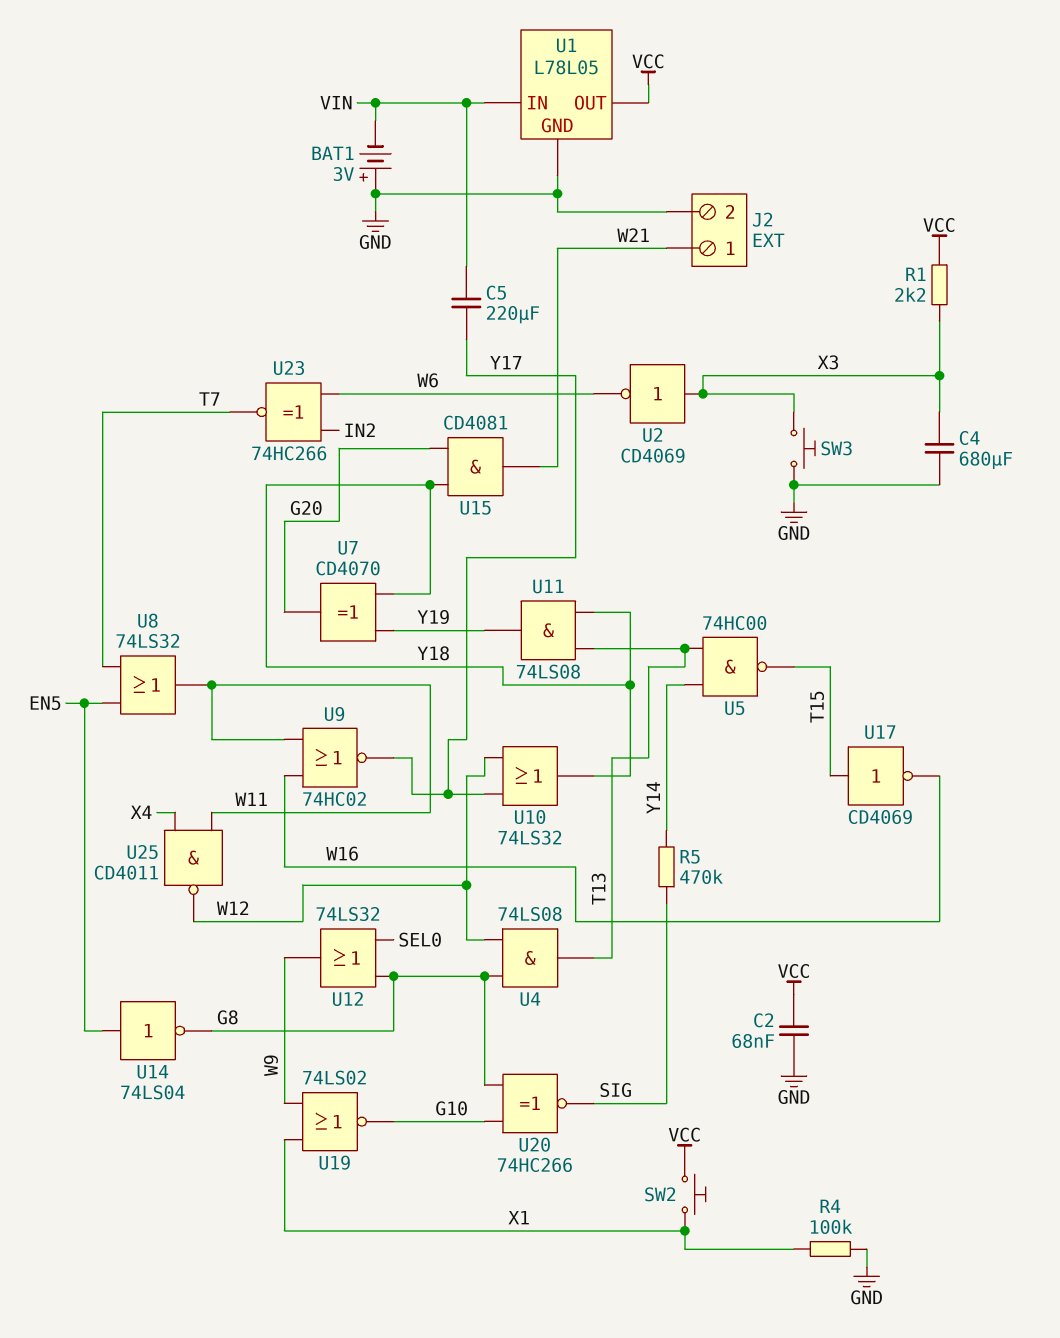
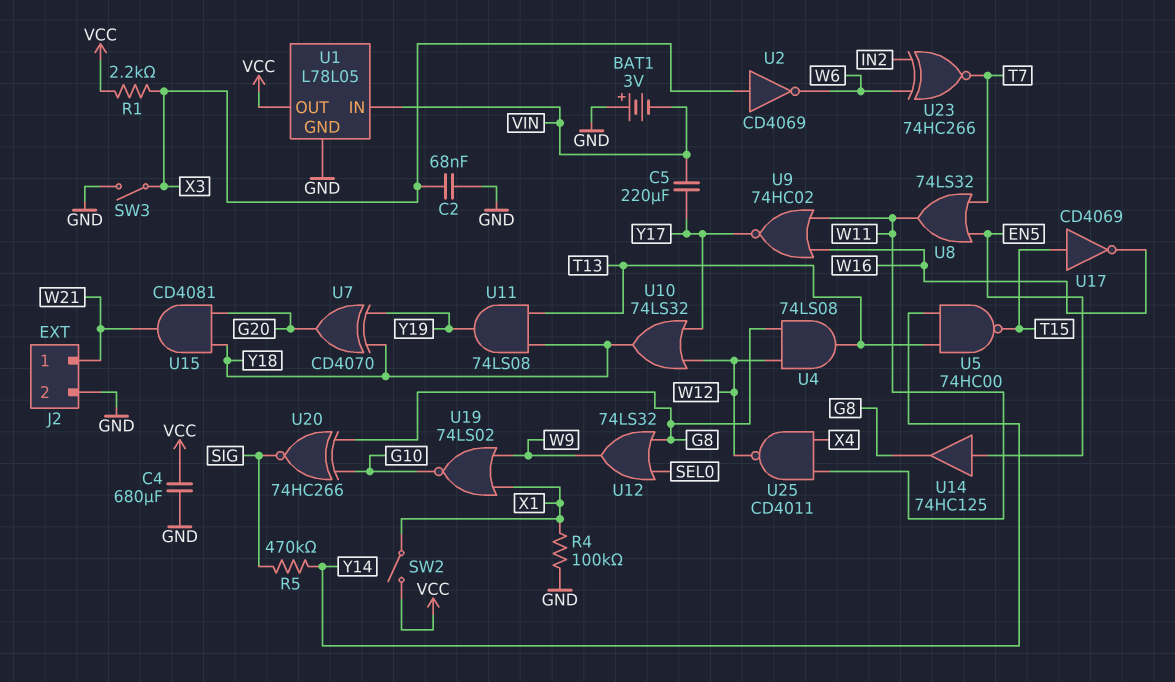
C2: 68nF (GND, VCC) -> 68nF (GND, X3)
C4: 680uF (GND, X3) -> 680uF (GND, VCC)
SW2: button (VCC, X1) -> switch (VCC, X1)
SW3: button (GND, X3) -> switch (GND, X3)
U14: NOT 74LS04 (in EN5, out G8) -> buffer 74HC125 (in EN5, out G8)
· · · · ·
**PROBLEM REQUIREMENTS:** The expected answer is an unaltered copy of the listing, images removed.

**YOUR SOLUTION:**
C2: 68nF (GND, VCC) -> 68nF (GND, X3)
C4: 680uF (GND, X3) -> 680uF (GND, VCC)
SW2: button (VCC, X1) -> switch (VCC, X1)
SW3: button (GND, X3) -> switch (GND, X3)
U14: NOT 74LS04 (in EN5, out G8) -> buffer 74HC125 (in EN5, out G8)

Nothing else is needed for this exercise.